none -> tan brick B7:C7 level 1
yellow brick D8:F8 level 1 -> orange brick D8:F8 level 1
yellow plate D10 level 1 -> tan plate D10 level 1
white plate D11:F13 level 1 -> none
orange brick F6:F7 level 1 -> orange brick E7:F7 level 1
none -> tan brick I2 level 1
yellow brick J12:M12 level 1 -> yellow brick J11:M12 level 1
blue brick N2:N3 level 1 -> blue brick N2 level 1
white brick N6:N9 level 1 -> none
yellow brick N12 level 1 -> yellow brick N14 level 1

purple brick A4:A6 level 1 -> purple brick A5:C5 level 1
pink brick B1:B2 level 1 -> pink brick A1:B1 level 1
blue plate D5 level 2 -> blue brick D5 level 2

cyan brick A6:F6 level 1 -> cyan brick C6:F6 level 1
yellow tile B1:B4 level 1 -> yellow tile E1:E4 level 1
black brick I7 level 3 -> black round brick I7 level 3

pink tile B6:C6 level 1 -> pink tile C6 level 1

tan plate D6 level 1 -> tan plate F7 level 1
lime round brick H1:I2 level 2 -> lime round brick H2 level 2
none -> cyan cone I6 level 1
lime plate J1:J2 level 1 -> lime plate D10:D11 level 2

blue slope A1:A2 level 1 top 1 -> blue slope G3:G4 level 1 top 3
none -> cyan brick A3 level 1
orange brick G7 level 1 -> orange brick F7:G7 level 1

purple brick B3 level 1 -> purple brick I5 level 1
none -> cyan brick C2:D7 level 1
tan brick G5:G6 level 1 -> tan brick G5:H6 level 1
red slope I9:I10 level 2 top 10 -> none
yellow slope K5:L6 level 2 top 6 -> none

# EXERCISE INSTRUCTIONS
Lines above that include the string "slope" need to be copied.

# WRITTEN ANSWER
blue slope A1:A2 level 1 top 1 -> blue slope G3:G4 level 1 top 3
red slope I9:I10 level 2 top 10 -> none
yellow slope K5:L6 level 2 top 6 -> none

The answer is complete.